» Record excerpts:
================================

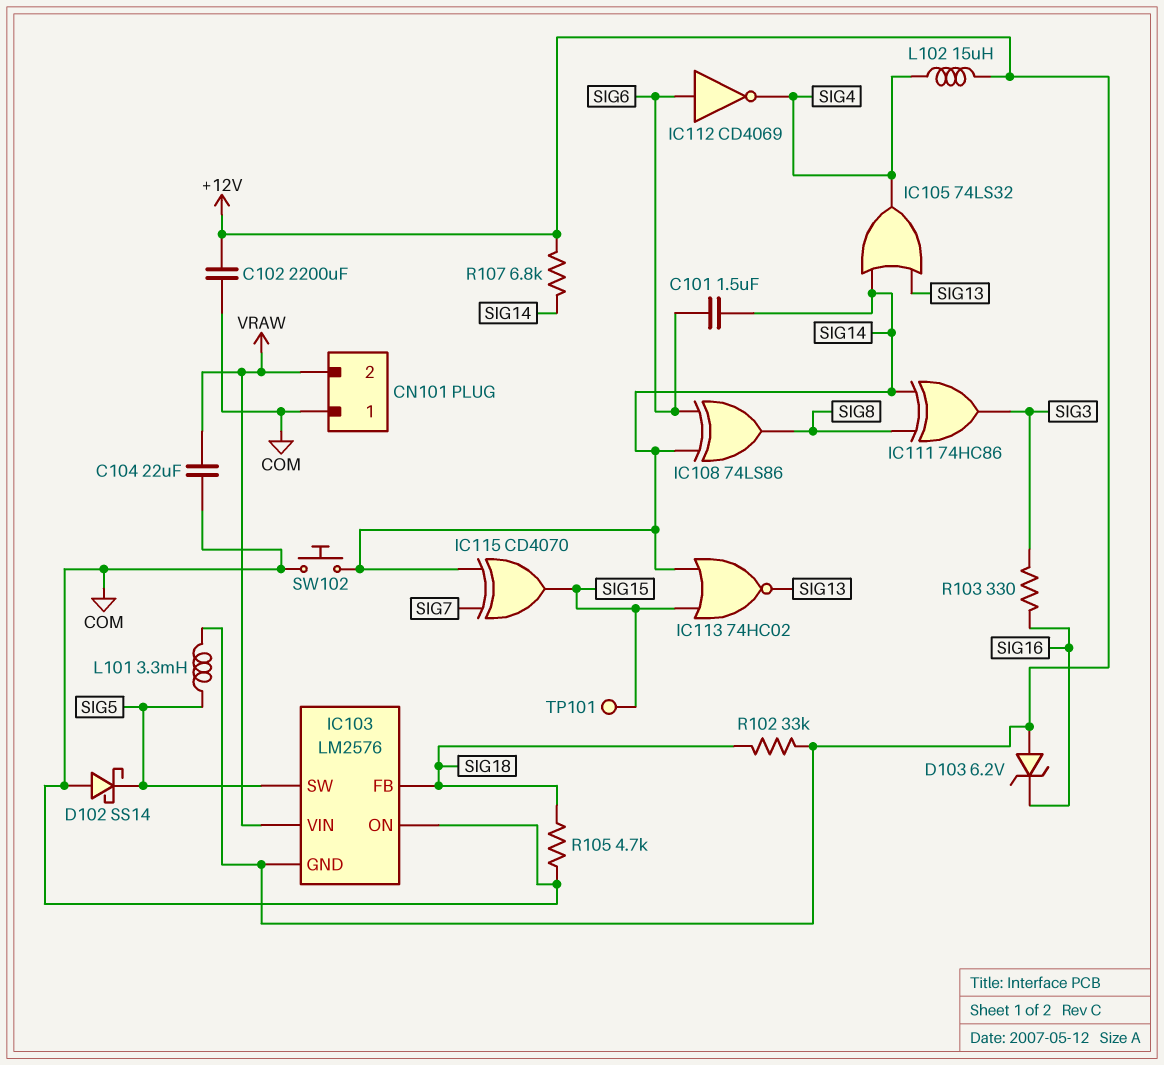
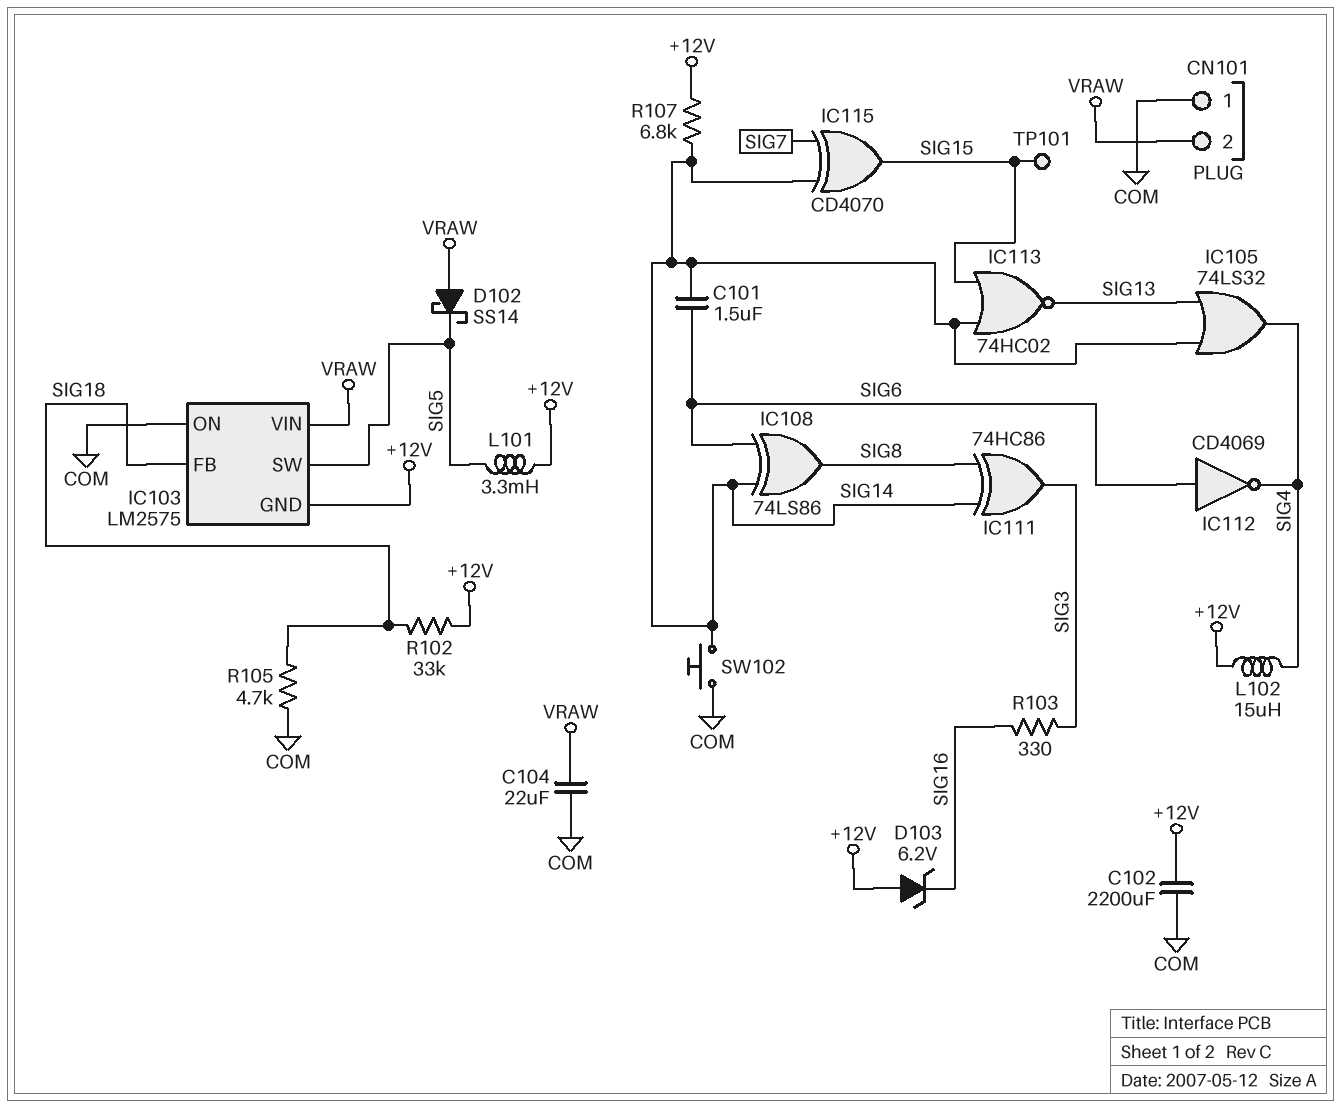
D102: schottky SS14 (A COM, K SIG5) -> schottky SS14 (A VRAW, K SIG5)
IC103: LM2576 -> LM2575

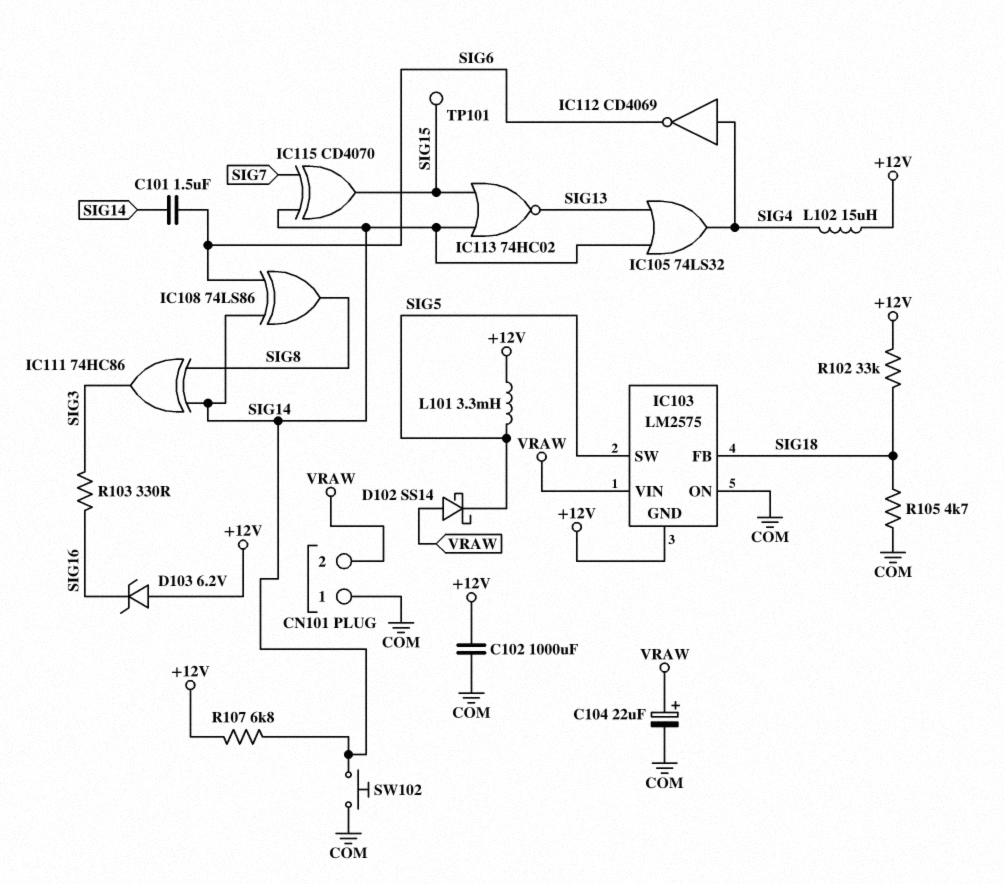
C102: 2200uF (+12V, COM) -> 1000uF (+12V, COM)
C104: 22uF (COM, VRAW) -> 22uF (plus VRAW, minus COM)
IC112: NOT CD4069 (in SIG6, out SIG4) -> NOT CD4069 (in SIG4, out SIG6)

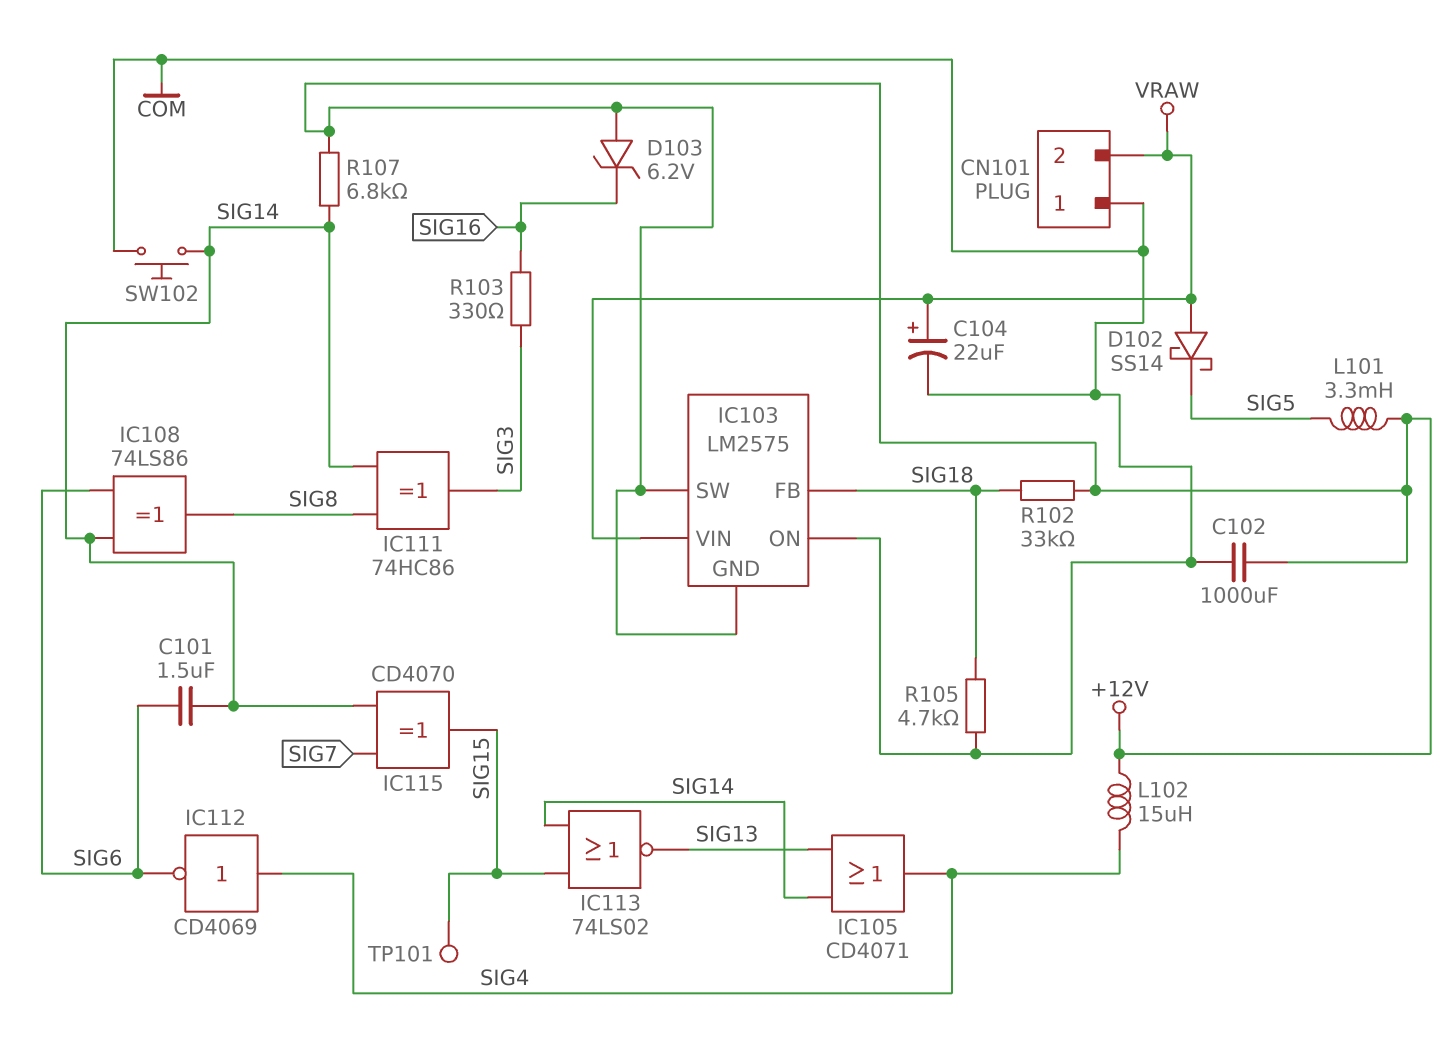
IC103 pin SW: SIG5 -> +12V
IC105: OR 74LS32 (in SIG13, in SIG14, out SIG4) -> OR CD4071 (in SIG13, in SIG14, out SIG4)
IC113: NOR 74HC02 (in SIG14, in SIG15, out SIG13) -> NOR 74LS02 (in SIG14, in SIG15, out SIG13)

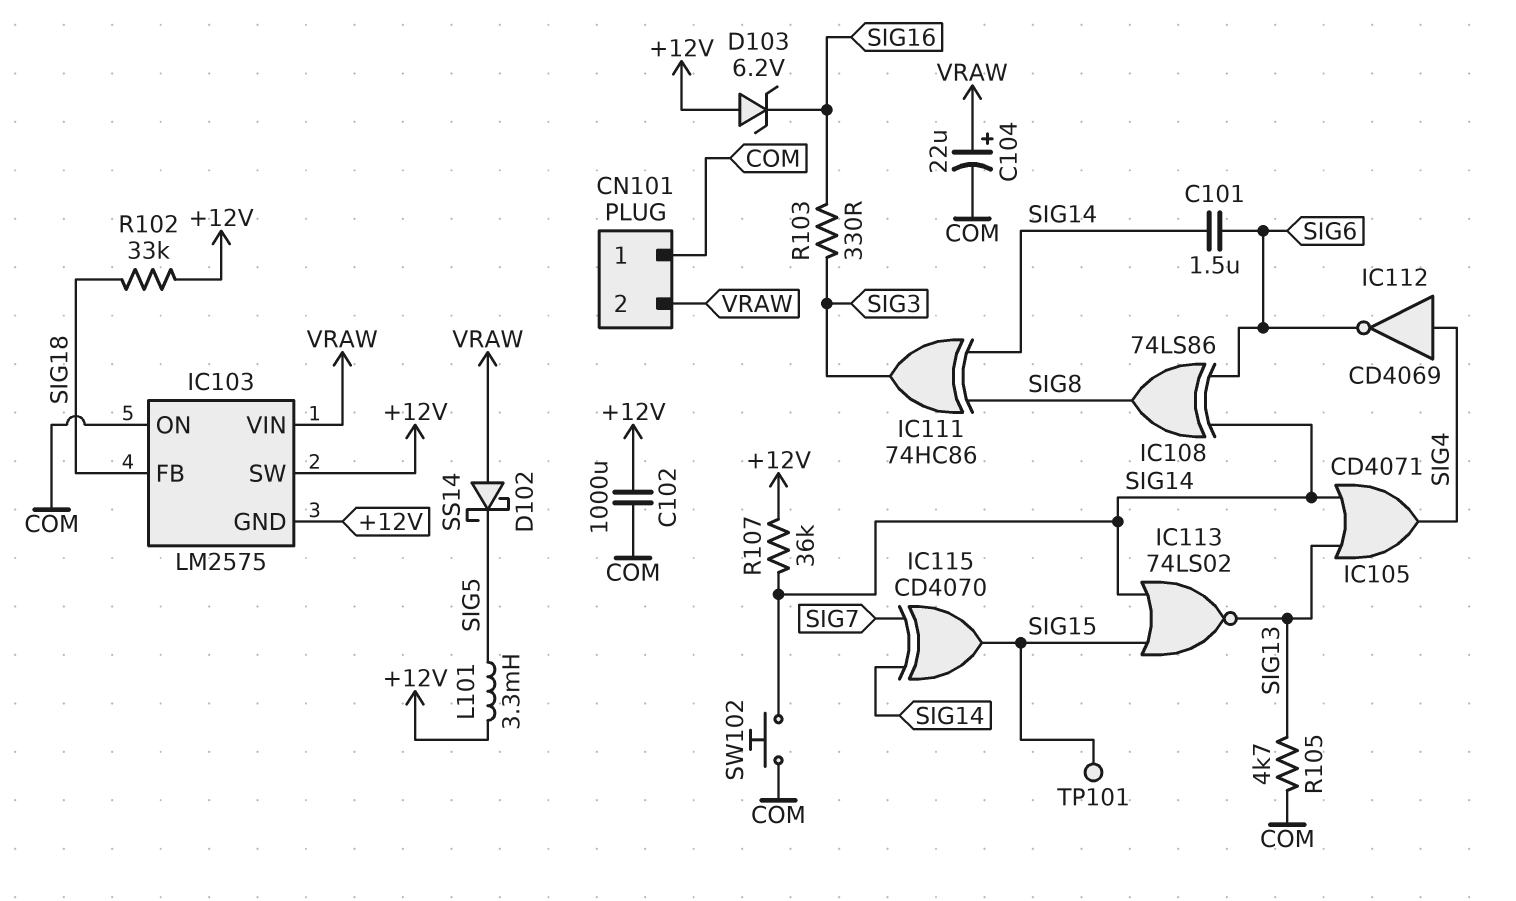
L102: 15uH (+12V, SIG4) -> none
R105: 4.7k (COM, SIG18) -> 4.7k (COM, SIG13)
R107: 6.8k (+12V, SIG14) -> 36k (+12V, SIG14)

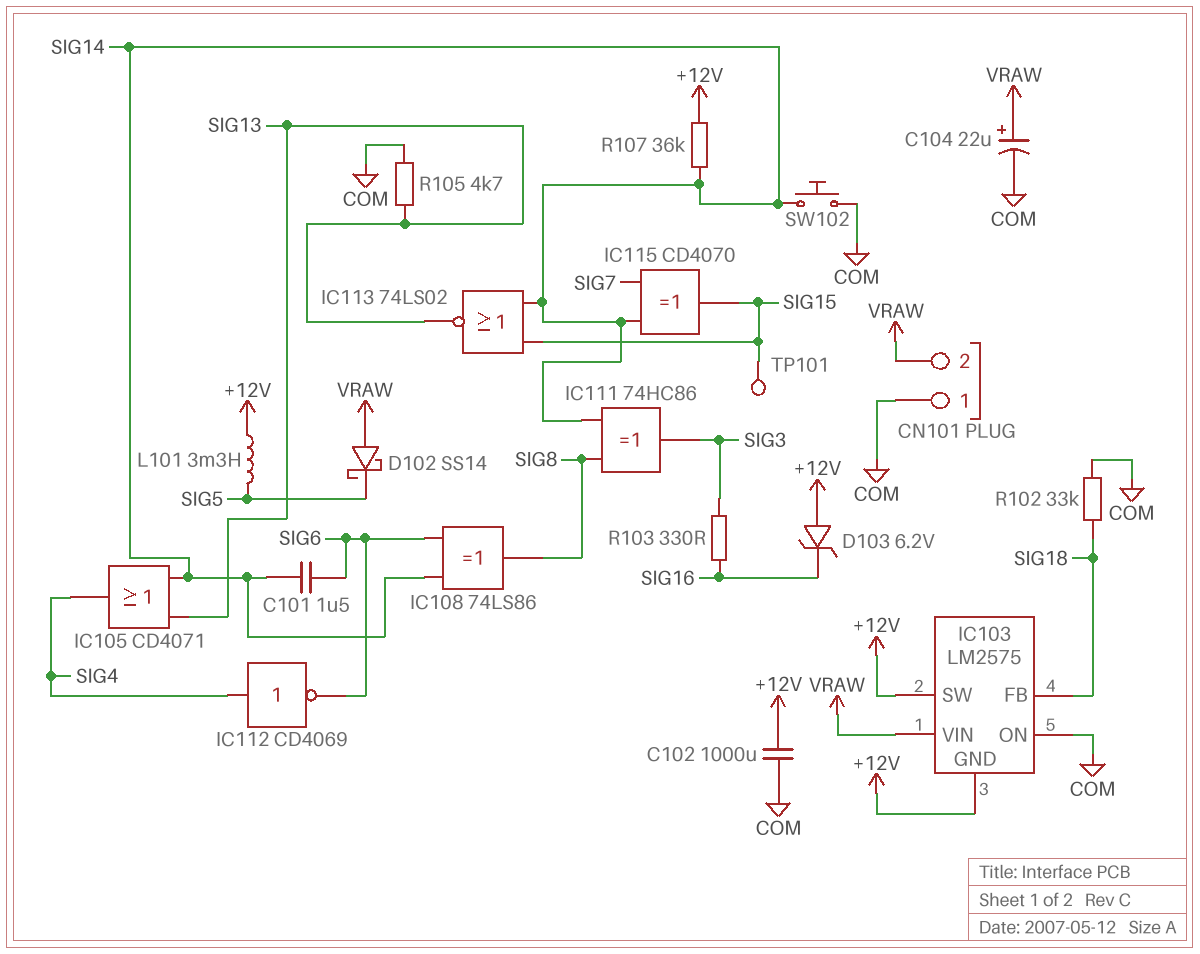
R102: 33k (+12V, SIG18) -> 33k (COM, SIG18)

================================

» What you should do:
Please say only the number of lines in the data that hold "VRAW".

» Exercise result:
2